DATASET RECORDS: Begin

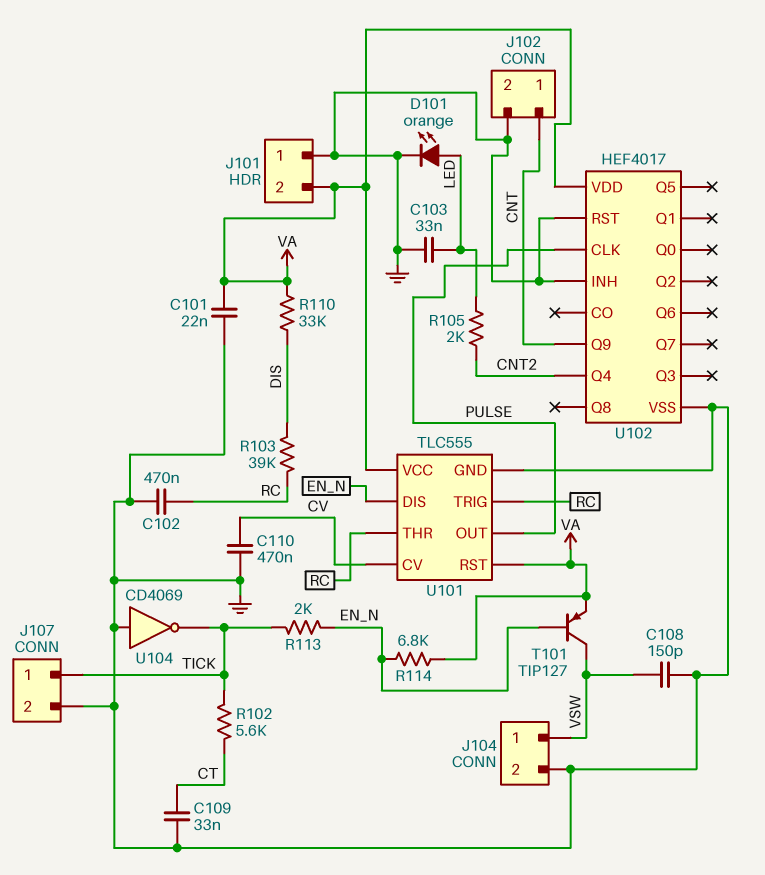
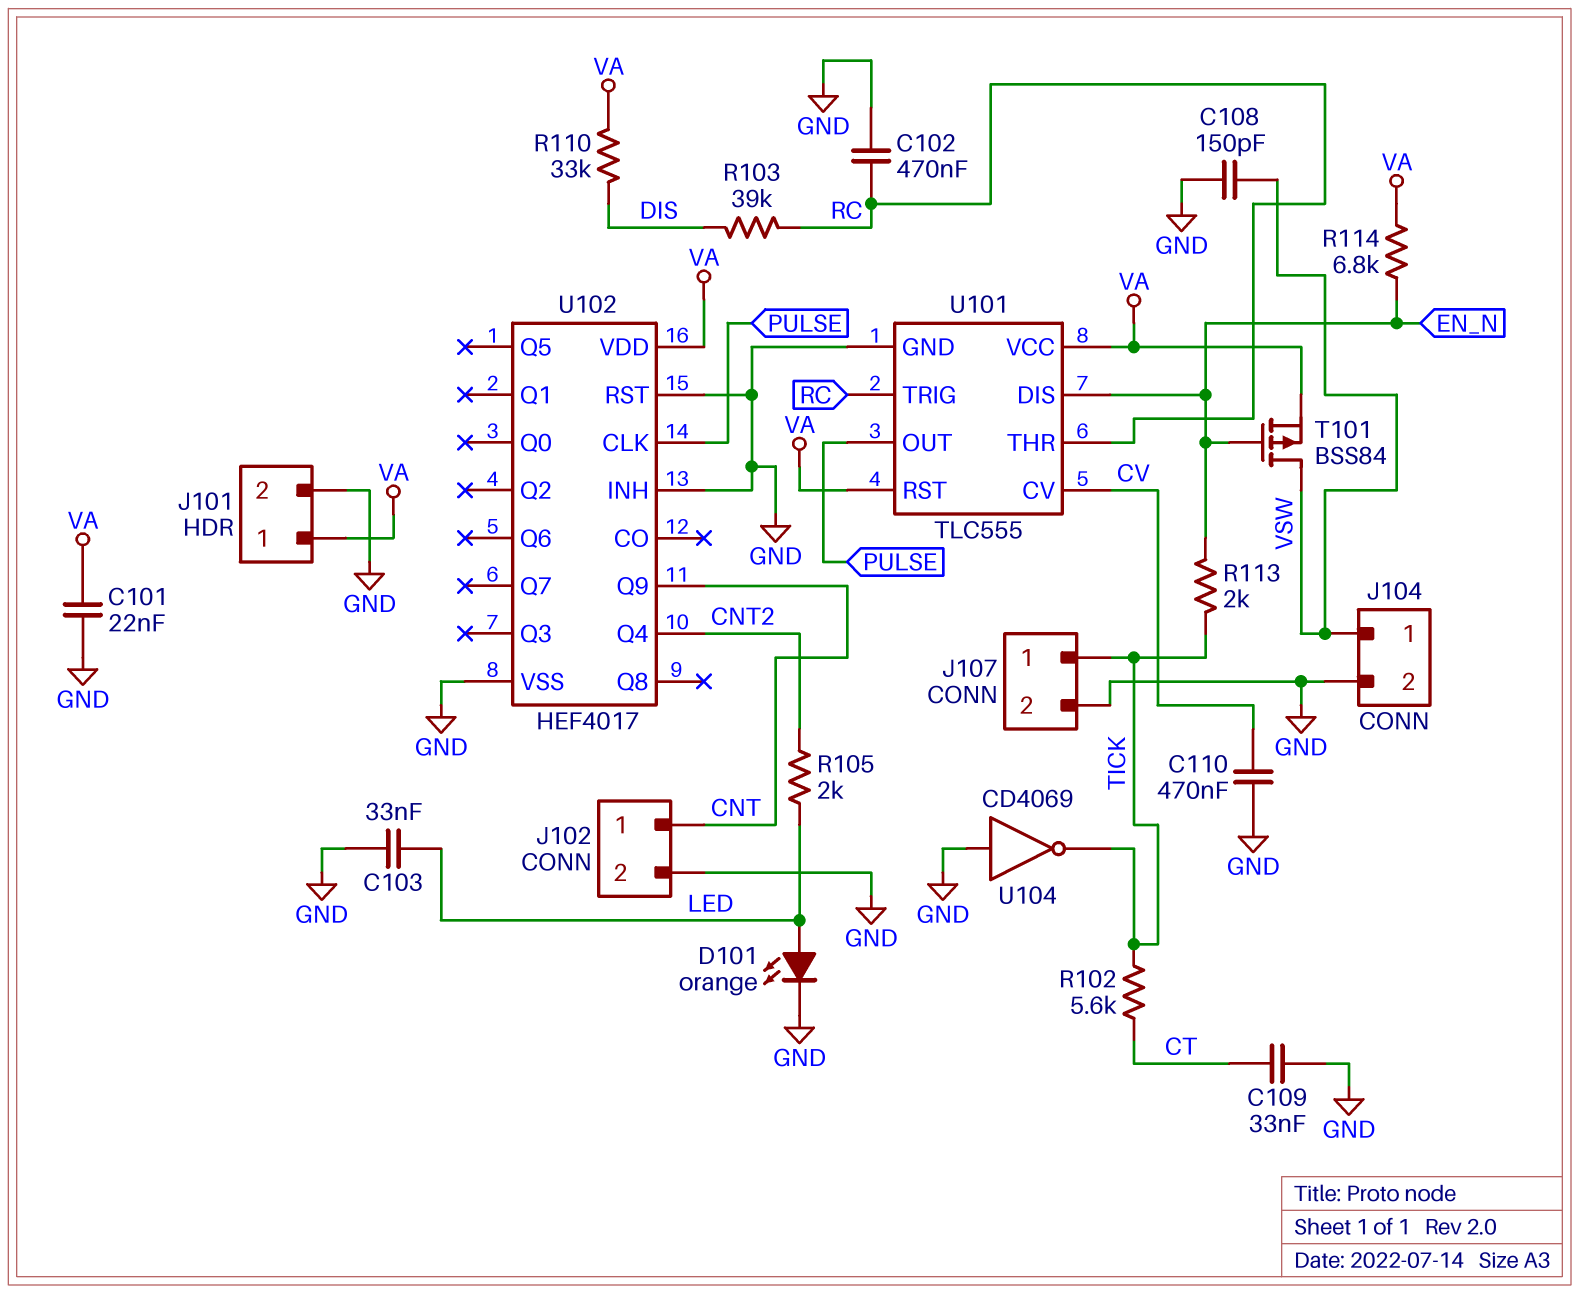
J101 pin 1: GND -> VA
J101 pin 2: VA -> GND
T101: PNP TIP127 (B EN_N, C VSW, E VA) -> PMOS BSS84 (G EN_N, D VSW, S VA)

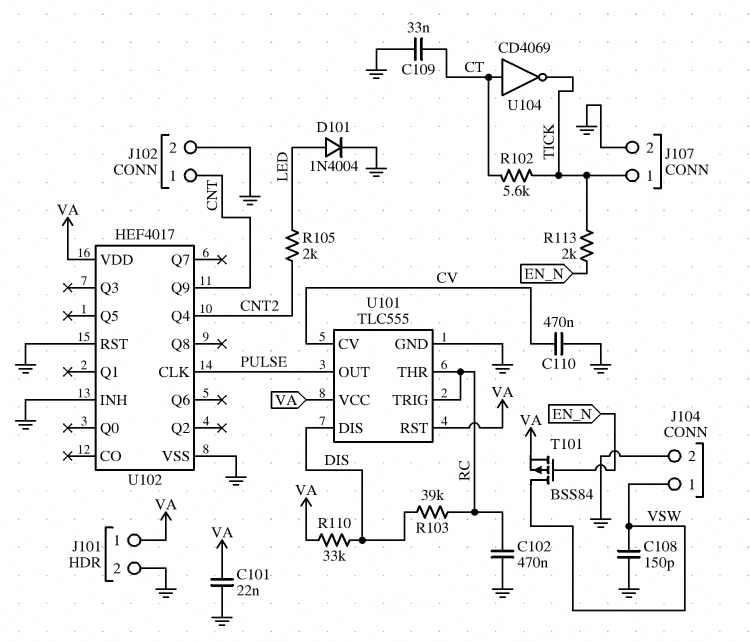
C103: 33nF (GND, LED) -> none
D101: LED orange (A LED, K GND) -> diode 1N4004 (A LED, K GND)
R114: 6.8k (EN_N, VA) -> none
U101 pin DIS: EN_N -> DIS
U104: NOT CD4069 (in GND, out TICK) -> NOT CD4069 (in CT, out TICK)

DATASET RECORDS: End
DATASET RECORDS: Begin

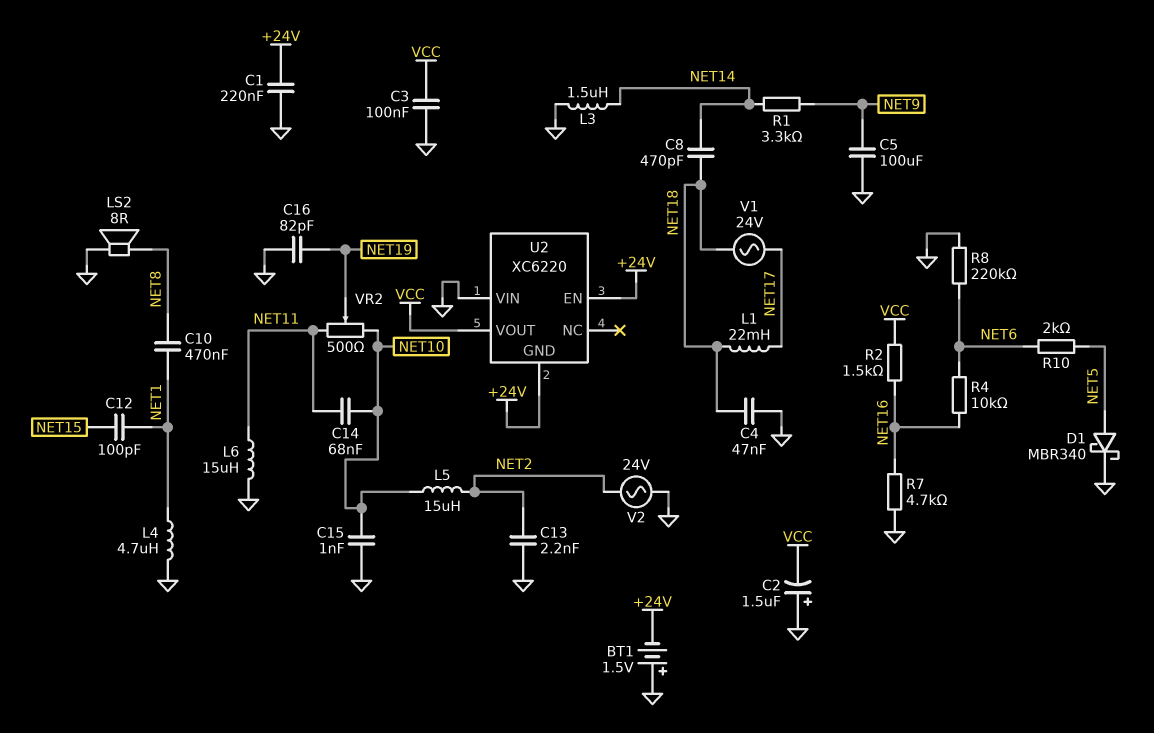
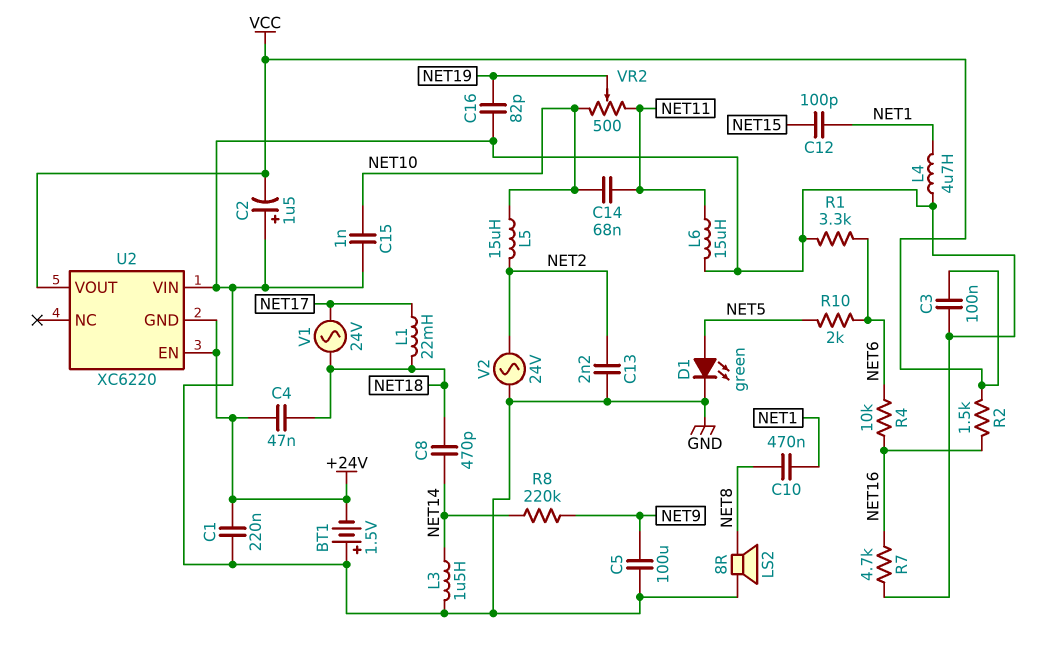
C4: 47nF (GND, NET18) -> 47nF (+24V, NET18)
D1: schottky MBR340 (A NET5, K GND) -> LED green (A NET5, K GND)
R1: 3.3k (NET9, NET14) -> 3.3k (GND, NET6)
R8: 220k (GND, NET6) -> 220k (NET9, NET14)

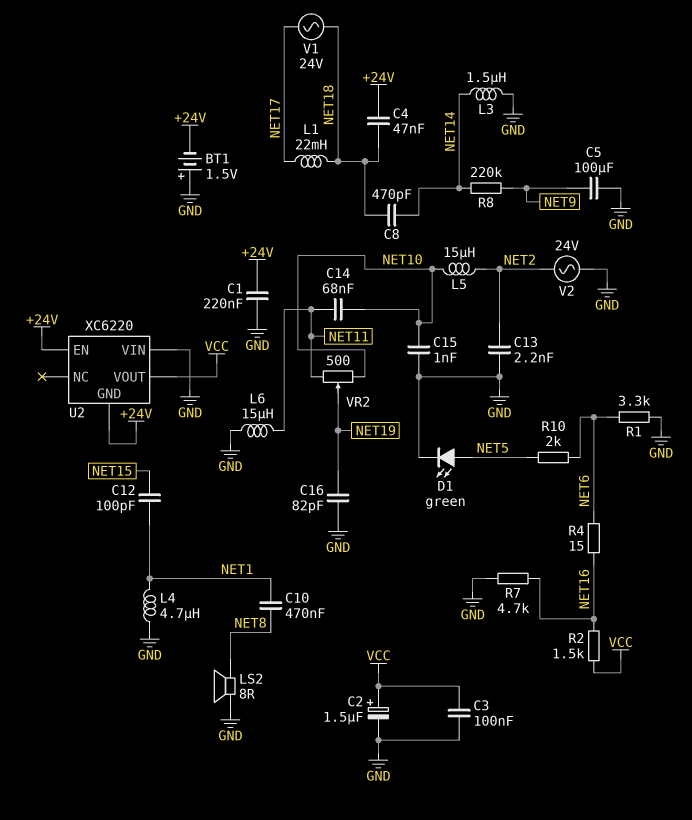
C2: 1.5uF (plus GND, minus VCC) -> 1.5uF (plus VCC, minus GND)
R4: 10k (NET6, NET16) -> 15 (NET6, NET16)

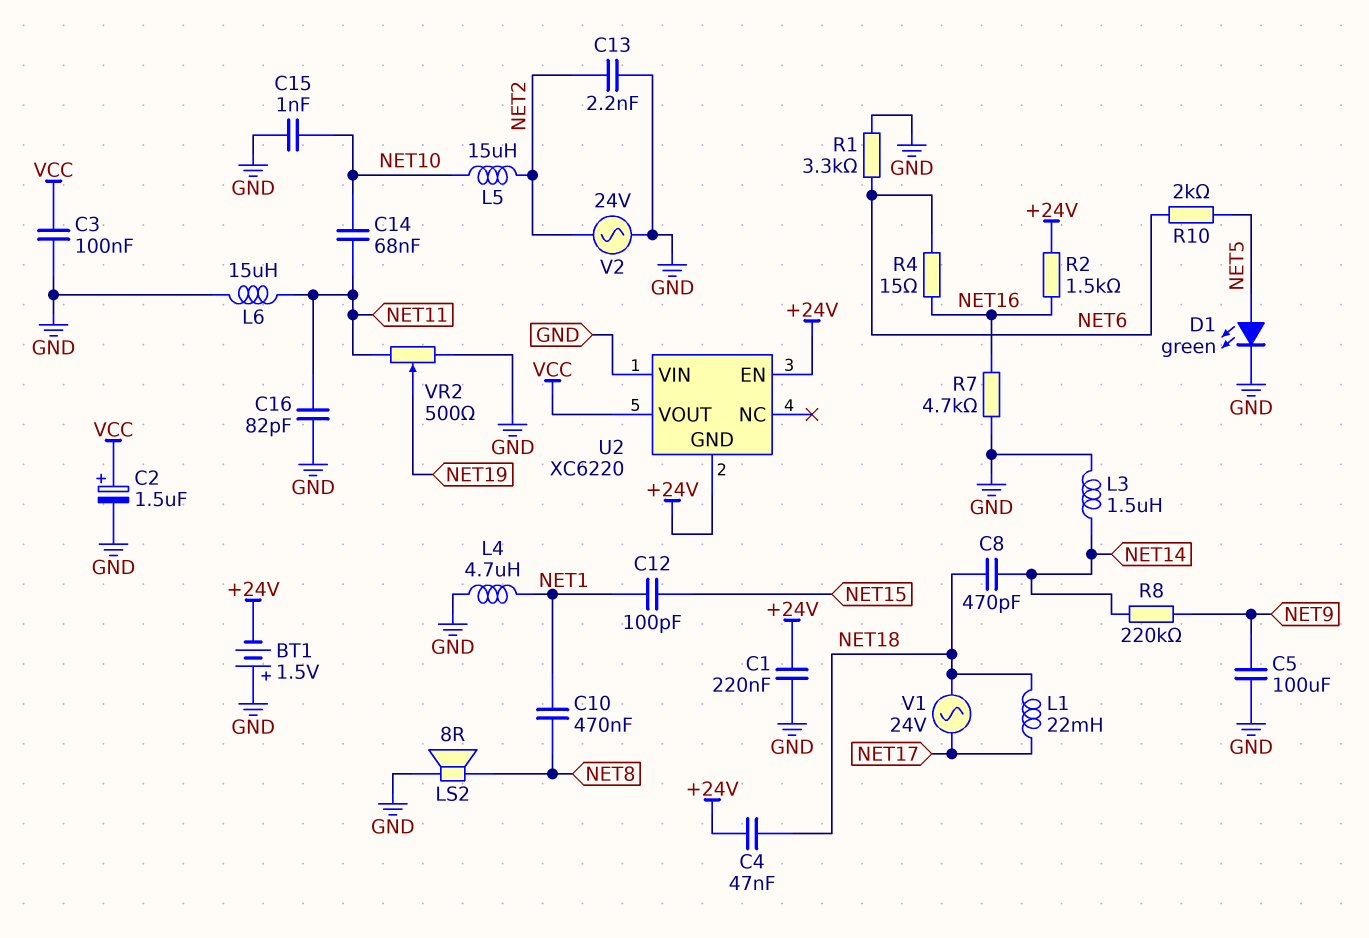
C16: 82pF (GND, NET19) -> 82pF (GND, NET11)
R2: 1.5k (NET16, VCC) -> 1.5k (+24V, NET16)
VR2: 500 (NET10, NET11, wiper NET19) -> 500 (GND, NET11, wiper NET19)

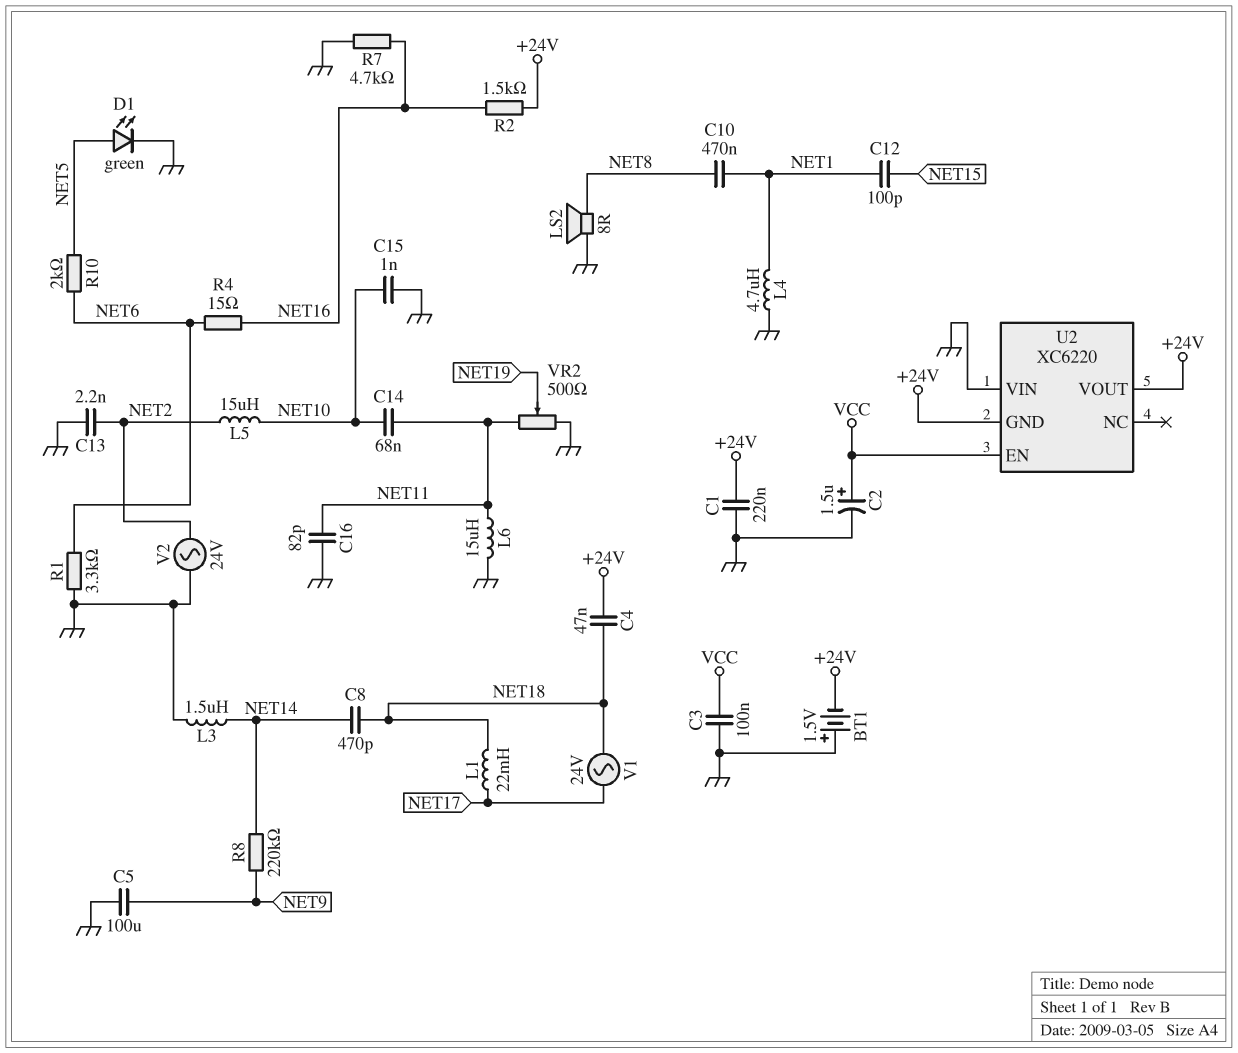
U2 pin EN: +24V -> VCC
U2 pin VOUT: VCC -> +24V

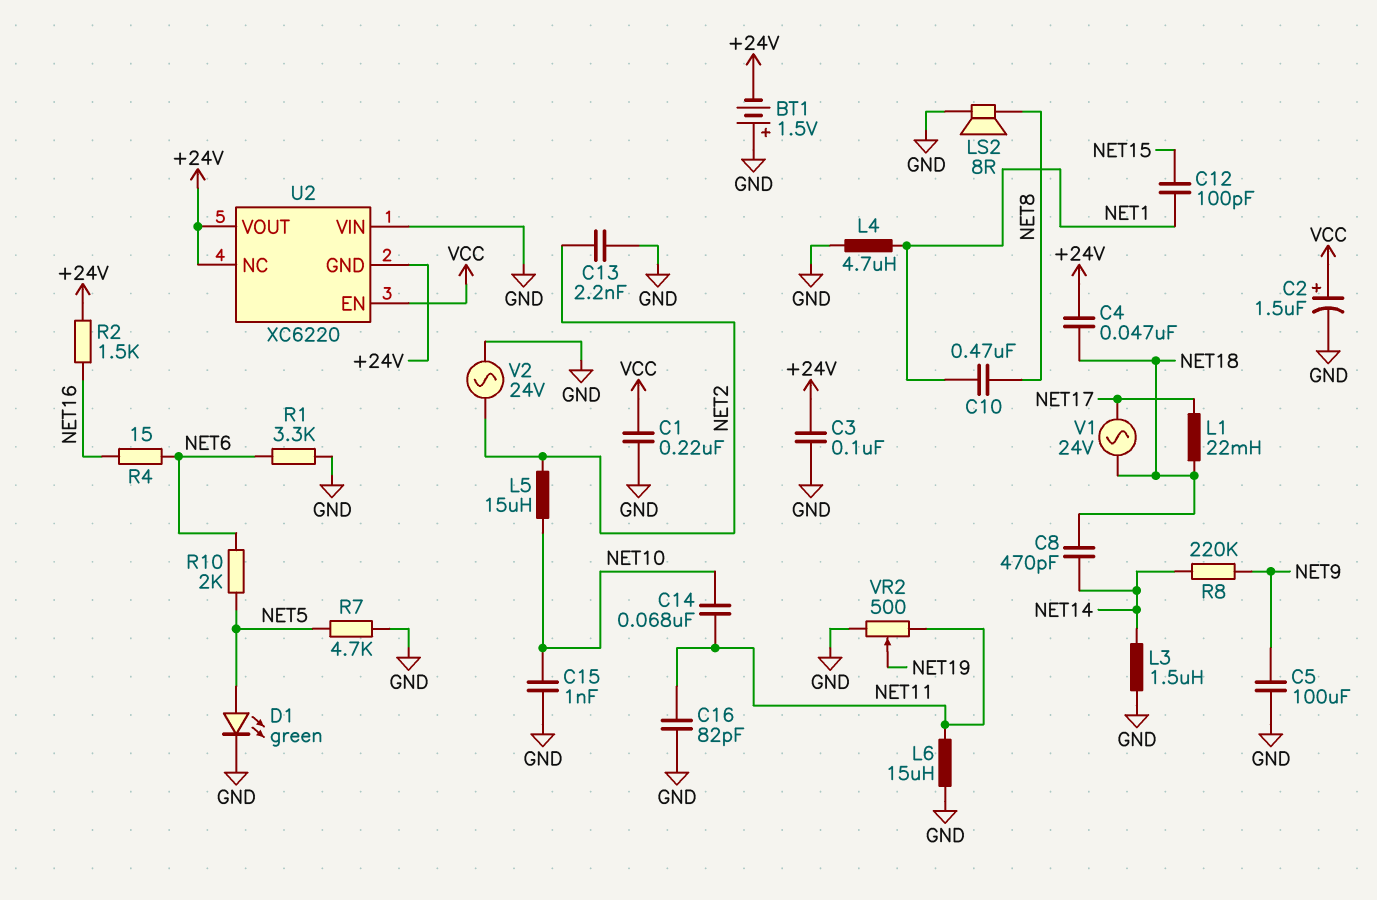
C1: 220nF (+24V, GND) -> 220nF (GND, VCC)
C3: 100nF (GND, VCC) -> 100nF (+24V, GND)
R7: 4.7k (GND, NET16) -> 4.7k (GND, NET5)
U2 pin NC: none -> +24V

DATASET RECORDS: End

WORK ORDER
Looking at the data above, show all lines where the word "none" occurs.

SOLVED PROBLEM
C103: 33nF (GND, LED) -> none
R114: 6.8k (EN_N, VA) -> none
U2 pin NC: none -> +24V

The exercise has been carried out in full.